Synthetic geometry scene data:
- - - -
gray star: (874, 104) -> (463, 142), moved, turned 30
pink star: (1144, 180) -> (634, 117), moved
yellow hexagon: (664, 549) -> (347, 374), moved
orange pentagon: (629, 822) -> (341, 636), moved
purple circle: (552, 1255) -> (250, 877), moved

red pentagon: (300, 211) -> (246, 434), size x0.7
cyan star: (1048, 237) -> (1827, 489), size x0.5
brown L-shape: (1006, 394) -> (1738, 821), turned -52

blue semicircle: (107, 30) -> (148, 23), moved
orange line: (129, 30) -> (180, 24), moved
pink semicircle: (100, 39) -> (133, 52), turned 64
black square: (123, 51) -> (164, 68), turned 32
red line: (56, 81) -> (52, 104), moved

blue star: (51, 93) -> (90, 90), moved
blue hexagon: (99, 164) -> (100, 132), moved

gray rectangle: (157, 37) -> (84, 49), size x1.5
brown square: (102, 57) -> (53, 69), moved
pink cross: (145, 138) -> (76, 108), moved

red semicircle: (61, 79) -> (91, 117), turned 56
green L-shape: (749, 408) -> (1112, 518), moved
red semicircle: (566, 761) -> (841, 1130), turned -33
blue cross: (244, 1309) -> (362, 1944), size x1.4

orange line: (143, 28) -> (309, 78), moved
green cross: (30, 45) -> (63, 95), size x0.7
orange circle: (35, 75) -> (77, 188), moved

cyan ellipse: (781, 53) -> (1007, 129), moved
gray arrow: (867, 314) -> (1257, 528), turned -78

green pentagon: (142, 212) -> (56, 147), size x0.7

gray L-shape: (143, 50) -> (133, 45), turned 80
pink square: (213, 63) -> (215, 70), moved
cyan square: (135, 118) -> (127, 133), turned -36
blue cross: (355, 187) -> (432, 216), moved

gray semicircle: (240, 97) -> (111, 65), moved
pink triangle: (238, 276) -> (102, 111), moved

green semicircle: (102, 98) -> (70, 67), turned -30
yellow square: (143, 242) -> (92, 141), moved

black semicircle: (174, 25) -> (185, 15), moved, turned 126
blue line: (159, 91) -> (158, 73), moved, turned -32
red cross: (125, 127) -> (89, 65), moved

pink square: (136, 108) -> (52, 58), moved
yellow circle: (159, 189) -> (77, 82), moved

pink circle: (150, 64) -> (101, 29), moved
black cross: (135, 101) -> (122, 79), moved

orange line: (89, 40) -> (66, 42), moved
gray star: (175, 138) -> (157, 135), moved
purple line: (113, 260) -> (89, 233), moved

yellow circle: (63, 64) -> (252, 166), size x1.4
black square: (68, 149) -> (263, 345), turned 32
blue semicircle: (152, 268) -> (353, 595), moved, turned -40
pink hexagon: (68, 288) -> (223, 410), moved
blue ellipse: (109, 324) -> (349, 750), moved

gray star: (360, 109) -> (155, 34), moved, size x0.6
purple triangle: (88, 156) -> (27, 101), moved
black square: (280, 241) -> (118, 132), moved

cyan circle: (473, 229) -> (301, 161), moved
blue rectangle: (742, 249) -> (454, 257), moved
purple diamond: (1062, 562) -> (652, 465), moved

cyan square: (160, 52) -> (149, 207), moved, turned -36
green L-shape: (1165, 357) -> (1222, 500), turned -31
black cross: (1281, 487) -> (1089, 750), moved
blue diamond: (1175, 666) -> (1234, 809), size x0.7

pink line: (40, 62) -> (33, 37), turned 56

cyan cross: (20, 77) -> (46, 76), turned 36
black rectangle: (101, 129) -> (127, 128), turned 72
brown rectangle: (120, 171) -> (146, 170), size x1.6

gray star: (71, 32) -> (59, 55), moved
- - - -
» **The task**
Your task is to reproduce the entries exactly, starting at the first line and ending with the line containing "yellow circle: (63, 64)".

» **Result of the exercise**
gray star: (874, 104) -> (463, 142), moved, turned 30
pink star: (1144, 180) -> (634, 117), moved
yellow hexagon: (664, 549) -> (347, 374), moved
orange pentagon: (629, 822) -> (341, 636), moved
purple circle: (552, 1255) -> (250, 877), moved

red pentagon: (300, 211) -> (246, 434), size x0.7
cyan star: (1048, 237) -> (1827, 489), size x0.5
brown L-shape: (1006, 394) -> (1738, 821), turned -52

blue semicircle: (107, 30) -> (148, 23), moved
orange line: (129, 30) -> (180, 24), moved
pink semicircle: (100, 39) -> (133, 52), turned 64
black square: (123, 51) -> (164, 68), turned 32
red line: (56, 81) -> (52, 104), moved

blue star: (51, 93) -> (90, 90), moved
blue hexagon: (99, 164) -> (100, 132), moved

gray rectangle: (157, 37) -> (84, 49), size x1.5
brown square: (102, 57) -> (53, 69), moved
pink cross: (145, 138) -> (76, 108), moved

red semicircle: (61, 79) -> (91, 117), turned 56
green L-shape: (749, 408) -> (1112, 518), moved
red semicircle: (566, 761) -> (841, 1130), turned -33
blue cross: (244, 1309) -> (362, 1944), size x1.4

orange line: (143, 28) -> (309, 78), moved
green cross: (30, 45) -> (63, 95), size x0.7
orange circle: (35, 75) -> (77, 188), moved

cyan ellipse: (781, 53) -> (1007, 129), moved
gray arrow: (867, 314) -> (1257, 528), turned -78

green pentagon: (142, 212) -> (56, 147), size x0.7

gray L-shape: (143, 50) -> (133, 45), turned 80
pink square: (213, 63) -> (215, 70), moved
cyan square: (135, 118) -> (127, 133), turned -36
blue cross: (355, 187) -> (432, 216), moved

gray semicircle: (240, 97) -> (111, 65), moved
pink triangle: (238, 276) -> (102, 111), moved

green semicircle: (102, 98) -> (70, 67), turned -30
yellow square: (143, 242) -> (92, 141), moved

black semicircle: (174, 25) -> (185, 15), moved, turned 126
blue line: (159, 91) -> (158, 73), moved, turned -32
red cross: (125, 127) -> (89, 65), moved

pink square: (136, 108) -> (52, 58), moved
yellow circle: (159, 189) -> (77, 82), moved

pink circle: (150, 64) -> (101, 29), moved
black cross: (135, 101) -> (122, 79), moved

orange line: (89, 40) -> (66, 42), moved
gray star: (175, 138) -> (157, 135), moved
purple line: (113, 260) -> (89, 233), moved

yellow circle: (63, 64) -> (252, 166), size x1.4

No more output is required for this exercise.